Please give back an exact reproduction of the lines from the one with "lime 1x3 tile [659,303,777,341]" through the end of the entries below, and no others.

───── DATA PROVIDED

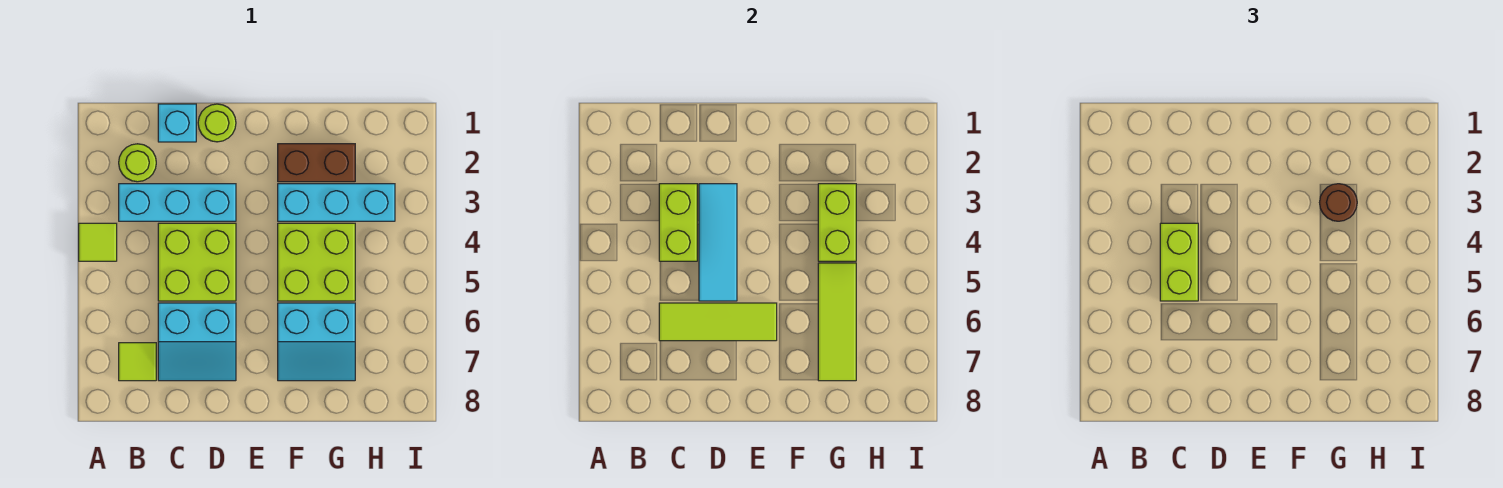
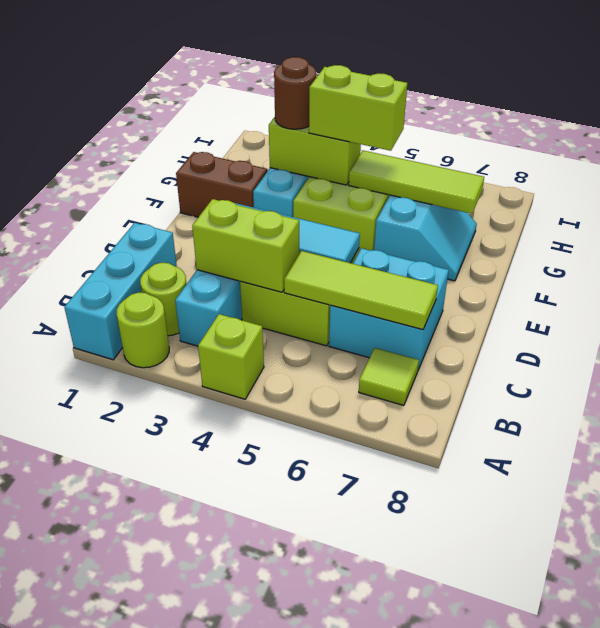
lime 1x1 tile [79,223,117,261] -> lime 1x1 brick [198,314,264,399]
cyan 1x1 brick [158,104,196,142] -> cyan 1x3 brick [64,223,177,360]
lime 1x2 brick [1160,223,1198,301] -> lime 1x2 brick moved to [309,65,407,151]
cyan 2x2 slope [158,303,236,381] -> cyan 2x2 brick [329,248,449,370]
lime 1x3 tile [659,303,777,341] -> lime 1x3 tile turned to [284,251,438,330]
lime 1x1 round brick [198,104,236,142] -> lime 1x1 round brick moved to [117,292,169,368]
brown 1x2 brick [278,144,355,182] -> brown 1x2 brick turned to [176,152,267,217]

──────────

• [RESULT]:
lime 1x3 tile [659,303,777,341] -> lime 1x3 tile turned to [284,251,438,330]
lime 1x1 round brick [198,104,236,142] -> lime 1x1 round brick moved to [117,292,169,368]
brown 1x2 brick [278,144,355,182] -> brown 1x2 brick turned to [176,152,267,217]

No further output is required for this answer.